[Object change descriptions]
########

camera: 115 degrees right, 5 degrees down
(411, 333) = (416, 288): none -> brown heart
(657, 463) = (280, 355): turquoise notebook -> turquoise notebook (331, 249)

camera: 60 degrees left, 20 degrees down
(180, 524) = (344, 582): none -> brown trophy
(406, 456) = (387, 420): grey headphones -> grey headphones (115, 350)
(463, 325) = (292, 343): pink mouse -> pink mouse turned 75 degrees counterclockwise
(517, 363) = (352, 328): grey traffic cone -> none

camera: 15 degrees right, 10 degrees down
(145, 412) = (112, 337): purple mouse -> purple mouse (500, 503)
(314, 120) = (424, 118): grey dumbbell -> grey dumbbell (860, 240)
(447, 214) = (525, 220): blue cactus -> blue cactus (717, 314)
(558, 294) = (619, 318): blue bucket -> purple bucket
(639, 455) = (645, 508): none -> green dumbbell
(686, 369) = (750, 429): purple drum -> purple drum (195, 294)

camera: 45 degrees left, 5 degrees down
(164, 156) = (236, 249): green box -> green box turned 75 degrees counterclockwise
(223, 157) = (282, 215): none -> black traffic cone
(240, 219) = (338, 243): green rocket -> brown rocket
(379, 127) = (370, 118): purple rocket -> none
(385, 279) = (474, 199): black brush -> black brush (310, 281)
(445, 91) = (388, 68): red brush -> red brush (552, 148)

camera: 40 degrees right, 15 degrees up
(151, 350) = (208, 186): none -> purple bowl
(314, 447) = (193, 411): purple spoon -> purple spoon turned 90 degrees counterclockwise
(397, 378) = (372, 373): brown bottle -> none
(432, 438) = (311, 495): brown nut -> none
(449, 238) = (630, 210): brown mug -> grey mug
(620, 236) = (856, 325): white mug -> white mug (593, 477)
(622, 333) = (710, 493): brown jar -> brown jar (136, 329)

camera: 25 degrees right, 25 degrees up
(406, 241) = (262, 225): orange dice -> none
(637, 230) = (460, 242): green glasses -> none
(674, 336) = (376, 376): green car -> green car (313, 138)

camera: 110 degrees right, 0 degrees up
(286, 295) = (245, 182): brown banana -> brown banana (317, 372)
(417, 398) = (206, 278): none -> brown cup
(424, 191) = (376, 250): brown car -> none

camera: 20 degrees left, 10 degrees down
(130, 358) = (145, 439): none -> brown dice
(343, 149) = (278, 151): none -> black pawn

########

TASK ITEM:
Your answer must be the lines above, unchanged, from the first one through the line that holds "(385, 279) = (474, 199): black", inclusive, and no others.

SOLUTION FOR THIS EXERCISE:
camera: 115 degrees right, 5 degrees down
(411, 333) = (416, 288): none -> brown heart
(657, 463) = (280, 355): turquoise notebook -> turquoise notebook (331, 249)

camera: 60 degrees left, 20 degrees down
(180, 524) = (344, 582): none -> brown trophy
(406, 456) = (387, 420): grey headphones -> grey headphones (115, 350)
(463, 325) = (292, 343): pink mouse -> pink mouse turned 75 degrees counterclockwise
(517, 363) = (352, 328): grey traffic cone -> none

camera: 15 degrees right, 10 degrees down
(145, 412) = (112, 337): purple mouse -> purple mouse (500, 503)
(314, 120) = (424, 118): grey dumbbell -> grey dumbbell (860, 240)
(447, 214) = (525, 220): blue cactus -> blue cactus (717, 314)
(558, 294) = (619, 318): blue bucket -> purple bucket
(639, 455) = (645, 508): none -> green dumbbell
(686, 369) = (750, 429): purple drum -> purple drum (195, 294)

camera: 45 degrees left, 5 degrees down
(164, 156) = (236, 249): green box -> green box turned 75 degrees counterclockwise
(223, 157) = (282, 215): none -> black traffic cone
(240, 219) = (338, 243): green rocket -> brown rocket
(379, 127) = (370, 118): purple rocket -> none
(385, 279) = (474, 199): black brush -> black brush (310, 281)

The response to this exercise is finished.